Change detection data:
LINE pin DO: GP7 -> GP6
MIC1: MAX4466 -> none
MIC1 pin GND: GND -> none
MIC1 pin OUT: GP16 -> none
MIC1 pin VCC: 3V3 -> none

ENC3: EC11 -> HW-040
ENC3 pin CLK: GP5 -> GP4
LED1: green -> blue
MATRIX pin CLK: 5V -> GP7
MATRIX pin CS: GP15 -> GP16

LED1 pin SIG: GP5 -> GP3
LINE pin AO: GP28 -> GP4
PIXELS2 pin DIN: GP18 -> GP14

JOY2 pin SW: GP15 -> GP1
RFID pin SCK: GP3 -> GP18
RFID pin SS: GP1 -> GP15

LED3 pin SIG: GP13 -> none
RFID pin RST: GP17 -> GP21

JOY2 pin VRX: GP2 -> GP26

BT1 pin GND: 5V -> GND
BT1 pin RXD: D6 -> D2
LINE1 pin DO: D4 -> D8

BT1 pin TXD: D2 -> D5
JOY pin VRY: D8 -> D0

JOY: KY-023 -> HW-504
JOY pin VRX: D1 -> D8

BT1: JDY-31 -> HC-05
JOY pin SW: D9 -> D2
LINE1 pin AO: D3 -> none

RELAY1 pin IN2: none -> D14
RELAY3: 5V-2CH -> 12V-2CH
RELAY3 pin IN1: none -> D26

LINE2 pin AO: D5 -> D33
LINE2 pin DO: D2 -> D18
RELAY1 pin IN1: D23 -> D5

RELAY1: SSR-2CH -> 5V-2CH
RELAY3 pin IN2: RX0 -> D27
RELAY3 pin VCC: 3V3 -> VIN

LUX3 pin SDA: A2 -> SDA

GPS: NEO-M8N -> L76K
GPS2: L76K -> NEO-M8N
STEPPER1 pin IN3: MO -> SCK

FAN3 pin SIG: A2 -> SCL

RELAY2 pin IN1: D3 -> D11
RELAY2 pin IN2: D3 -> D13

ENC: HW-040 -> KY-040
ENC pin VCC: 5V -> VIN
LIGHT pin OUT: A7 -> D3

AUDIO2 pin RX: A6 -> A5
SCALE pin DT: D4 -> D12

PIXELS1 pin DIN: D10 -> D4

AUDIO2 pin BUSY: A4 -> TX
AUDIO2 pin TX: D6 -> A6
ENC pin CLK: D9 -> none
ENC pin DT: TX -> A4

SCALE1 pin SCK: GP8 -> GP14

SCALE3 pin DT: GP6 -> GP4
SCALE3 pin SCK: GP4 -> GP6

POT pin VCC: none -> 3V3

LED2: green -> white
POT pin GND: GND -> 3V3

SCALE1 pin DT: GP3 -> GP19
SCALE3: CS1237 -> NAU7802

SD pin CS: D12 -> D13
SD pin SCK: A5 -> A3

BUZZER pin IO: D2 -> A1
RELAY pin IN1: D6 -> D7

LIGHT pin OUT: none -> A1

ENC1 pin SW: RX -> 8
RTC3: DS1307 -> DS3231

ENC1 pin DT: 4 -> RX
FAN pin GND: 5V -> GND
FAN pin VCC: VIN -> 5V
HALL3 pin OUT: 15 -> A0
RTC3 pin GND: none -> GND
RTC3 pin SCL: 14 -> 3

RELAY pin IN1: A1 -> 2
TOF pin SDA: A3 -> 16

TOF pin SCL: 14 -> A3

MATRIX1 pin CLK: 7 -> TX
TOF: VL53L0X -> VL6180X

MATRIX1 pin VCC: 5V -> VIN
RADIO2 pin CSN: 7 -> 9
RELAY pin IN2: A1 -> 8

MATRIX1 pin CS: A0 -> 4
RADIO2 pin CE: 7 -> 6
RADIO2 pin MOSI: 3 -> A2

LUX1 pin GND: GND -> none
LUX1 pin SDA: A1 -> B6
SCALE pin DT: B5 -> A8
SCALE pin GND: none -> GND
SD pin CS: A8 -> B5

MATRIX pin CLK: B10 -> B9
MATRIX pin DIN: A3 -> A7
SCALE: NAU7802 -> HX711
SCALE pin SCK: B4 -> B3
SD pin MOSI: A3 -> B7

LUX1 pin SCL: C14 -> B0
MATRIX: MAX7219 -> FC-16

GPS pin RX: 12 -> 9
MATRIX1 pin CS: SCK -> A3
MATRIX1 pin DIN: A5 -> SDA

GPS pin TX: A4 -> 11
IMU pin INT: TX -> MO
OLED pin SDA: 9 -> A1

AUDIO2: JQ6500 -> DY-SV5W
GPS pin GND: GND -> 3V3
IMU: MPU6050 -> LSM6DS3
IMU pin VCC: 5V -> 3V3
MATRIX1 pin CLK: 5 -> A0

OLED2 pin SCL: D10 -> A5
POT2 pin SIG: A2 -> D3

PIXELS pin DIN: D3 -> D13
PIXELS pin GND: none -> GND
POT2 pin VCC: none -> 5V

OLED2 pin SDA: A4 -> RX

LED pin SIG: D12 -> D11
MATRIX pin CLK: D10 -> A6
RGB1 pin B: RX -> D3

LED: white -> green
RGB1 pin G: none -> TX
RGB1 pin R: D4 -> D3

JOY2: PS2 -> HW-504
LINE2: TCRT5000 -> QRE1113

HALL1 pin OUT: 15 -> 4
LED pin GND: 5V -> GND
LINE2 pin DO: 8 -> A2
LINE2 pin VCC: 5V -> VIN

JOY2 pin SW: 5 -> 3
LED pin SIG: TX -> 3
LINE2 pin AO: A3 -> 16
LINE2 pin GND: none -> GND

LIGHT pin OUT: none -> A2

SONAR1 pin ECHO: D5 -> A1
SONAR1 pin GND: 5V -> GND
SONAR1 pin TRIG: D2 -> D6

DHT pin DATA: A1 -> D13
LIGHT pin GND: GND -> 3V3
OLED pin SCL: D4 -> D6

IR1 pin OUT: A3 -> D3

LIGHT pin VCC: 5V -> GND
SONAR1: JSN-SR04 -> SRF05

## Problem requirements
Output exactly the lines of the records from the first through the one bearing "RELAY3: 5V-2CH -> 12V-2CH", both ends included.

## Task answer
LINE pin DO: GP7 -> GP6
MIC1: MAX4466 -> none
MIC1 pin GND: GND -> none
MIC1 pin OUT: GP16 -> none
MIC1 pin VCC: 3V3 -> none

ENC3: EC11 -> HW-040
ENC3 pin CLK: GP5 -> GP4
LED1: green -> blue
MATRIX pin CLK: 5V -> GP7
MATRIX pin CS: GP15 -> GP16

LED1 pin SIG: GP5 -> GP3
LINE pin AO: GP28 -> GP4
PIXELS2 pin DIN: GP18 -> GP14

JOY2 pin SW: GP15 -> GP1
RFID pin SCK: GP3 -> GP18
RFID pin SS: GP1 -> GP15

LED3 pin SIG: GP13 -> none
RFID pin RST: GP17 -> GP21

JOY2 pin VRX: GP2 -> GP26

BT1 pin GND: 5V -> GND
BT1 pin RXD: D6 -> D2
LINE1 pin DO: D4 -> D8

BT1 pin TXD: D2 -> D5
JOY pin VRY: D8 -> D0

JOY: KY-023 -> HW-504
JOY pin VRX: D1 -> D8

BT1: JDY-31 -> HC-05
JOY pin SW: D9 -> D2
LINE1 pin AO: D3 -> none

RELAY1 pin IN2: none -> D14
RELAY3: 5V-2CH -> 12V-2CH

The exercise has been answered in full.